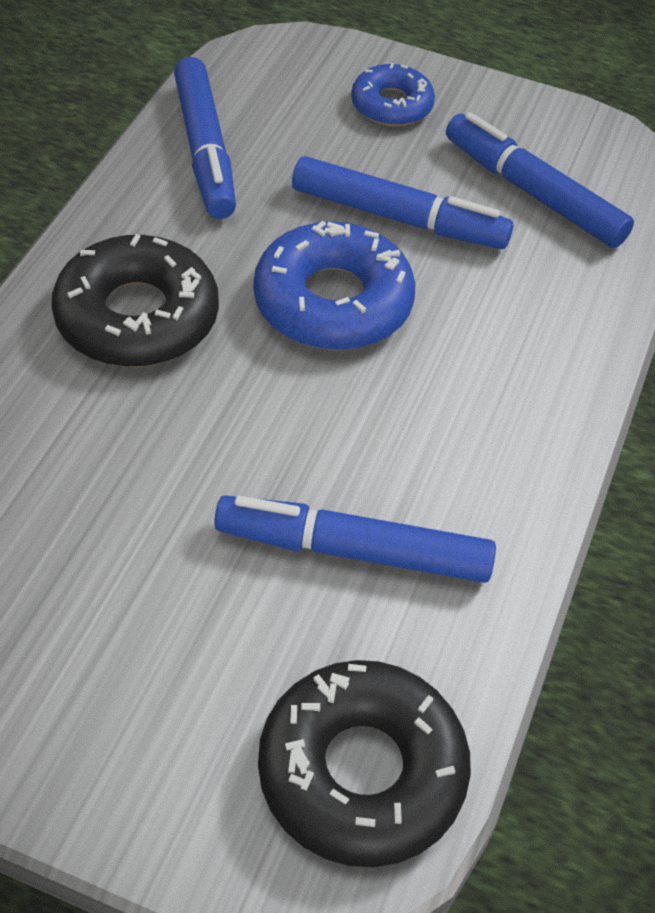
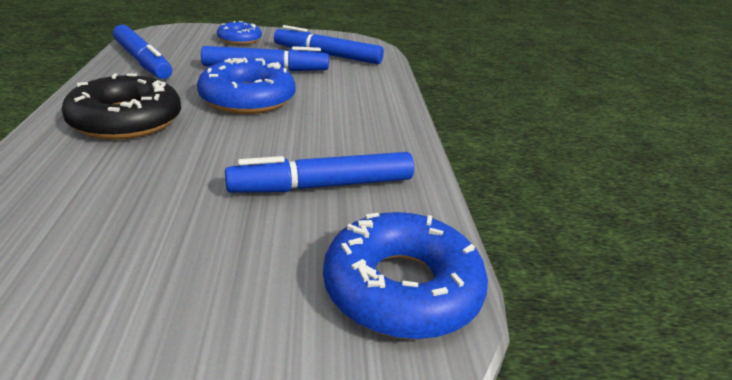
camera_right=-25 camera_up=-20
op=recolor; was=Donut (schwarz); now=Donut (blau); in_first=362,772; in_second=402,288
+ + + + +
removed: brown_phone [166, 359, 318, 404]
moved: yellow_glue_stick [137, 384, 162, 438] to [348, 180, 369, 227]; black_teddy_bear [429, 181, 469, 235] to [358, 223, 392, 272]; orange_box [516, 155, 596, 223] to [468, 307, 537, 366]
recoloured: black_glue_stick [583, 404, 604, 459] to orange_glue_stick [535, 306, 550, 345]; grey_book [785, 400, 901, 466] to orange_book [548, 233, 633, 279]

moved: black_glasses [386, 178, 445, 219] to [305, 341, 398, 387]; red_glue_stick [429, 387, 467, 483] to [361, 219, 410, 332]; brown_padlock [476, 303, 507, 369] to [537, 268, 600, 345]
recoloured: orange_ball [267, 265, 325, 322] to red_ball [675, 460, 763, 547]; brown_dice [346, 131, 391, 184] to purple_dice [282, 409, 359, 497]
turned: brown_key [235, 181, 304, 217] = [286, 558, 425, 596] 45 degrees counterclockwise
+ + + + +
▸ **What is needed**
Taking the listing above as the source, transcribe only the lines starting at the line with "removed: brown_phone [166, 359, 318, 404]" and going through the line with "moved: yellow_glue_stick [137, 384, 162, 438]", unaltered and with both ends included.

▸ **Expected answer**
removed: brown_phone [166, 359, 318, 404]
moved: yellow_glue_stick [137, 384, 162, 438] to [348, 180, 369, 227]; black_teddy_bear [429, 181, 469, 235] to [358, 223, 392, 272]; orange_box [516, 155, 596, 223] to [468, 307, 537, 366]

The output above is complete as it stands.